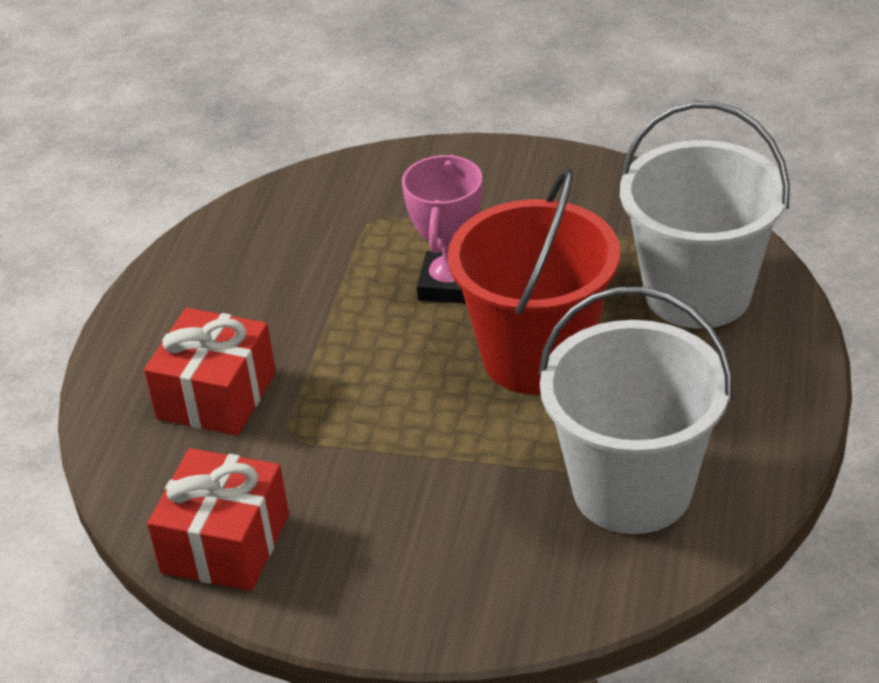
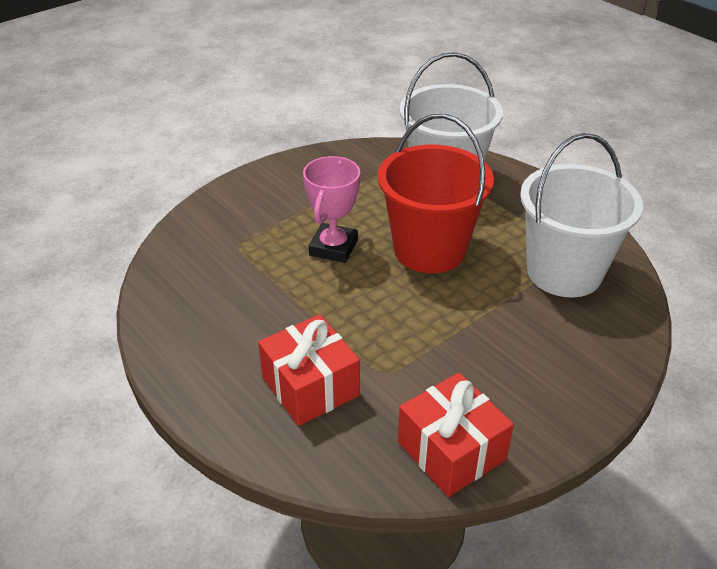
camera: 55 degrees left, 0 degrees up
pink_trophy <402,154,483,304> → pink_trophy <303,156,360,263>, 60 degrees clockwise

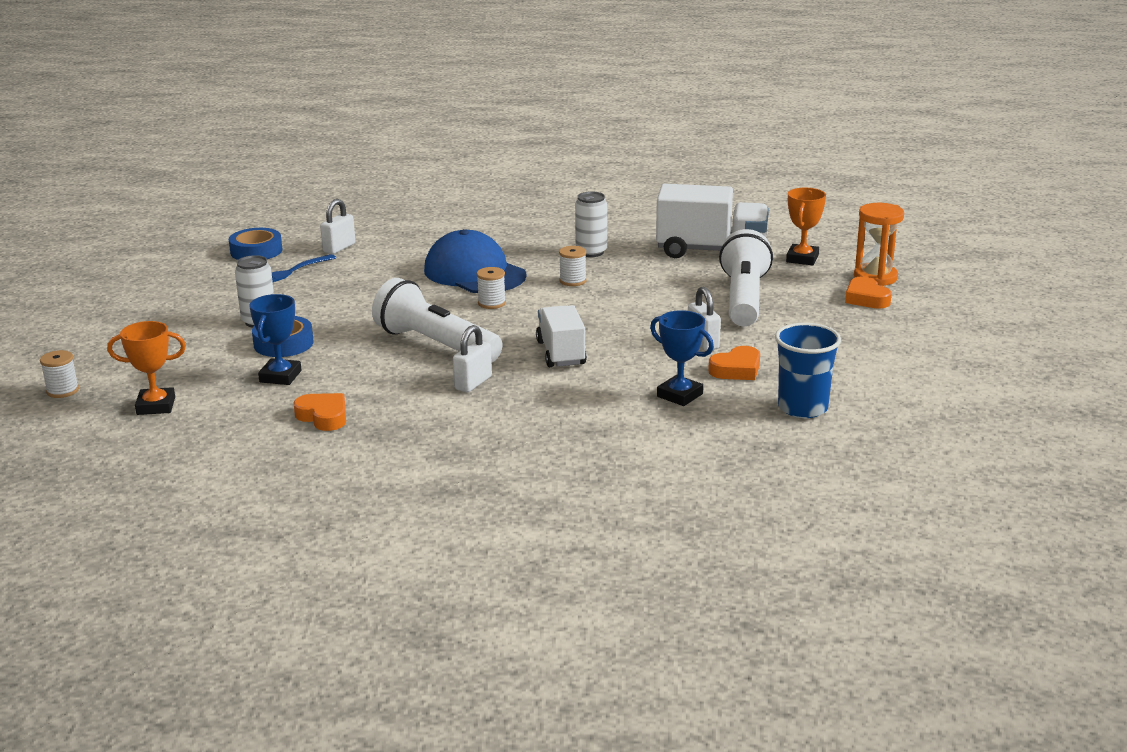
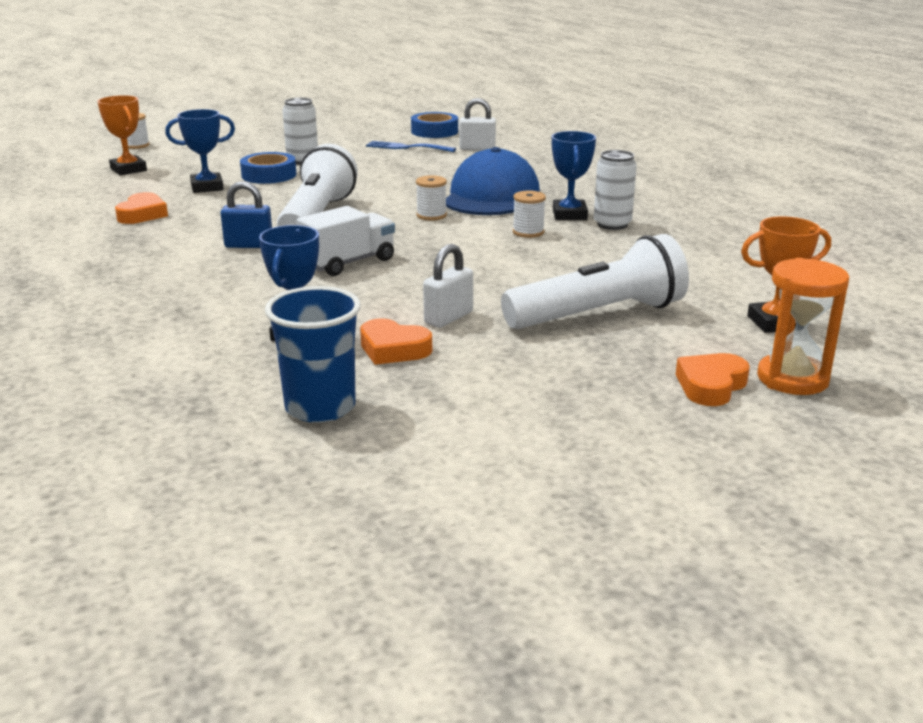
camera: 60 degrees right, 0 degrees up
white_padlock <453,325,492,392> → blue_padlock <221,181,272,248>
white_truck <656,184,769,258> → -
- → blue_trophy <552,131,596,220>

#### [TRY IT]
Could you please return each line of the material exactly, dropping the pictures?

#### [FINISHED TASK]
camera: 55 degrees left, 0 degrees up
pink_trophy <402,154,483,304> → pink_trophy <303,156,360,263>, 60 degrees clockwise

camera: 60 degrees right, 0 degrees up
white_padlock <453,325,492,392> → blue_padlock <221,181,272,248>
white_truck <656,184,769,258> → -
- → blue_trophy <552,131,596,220>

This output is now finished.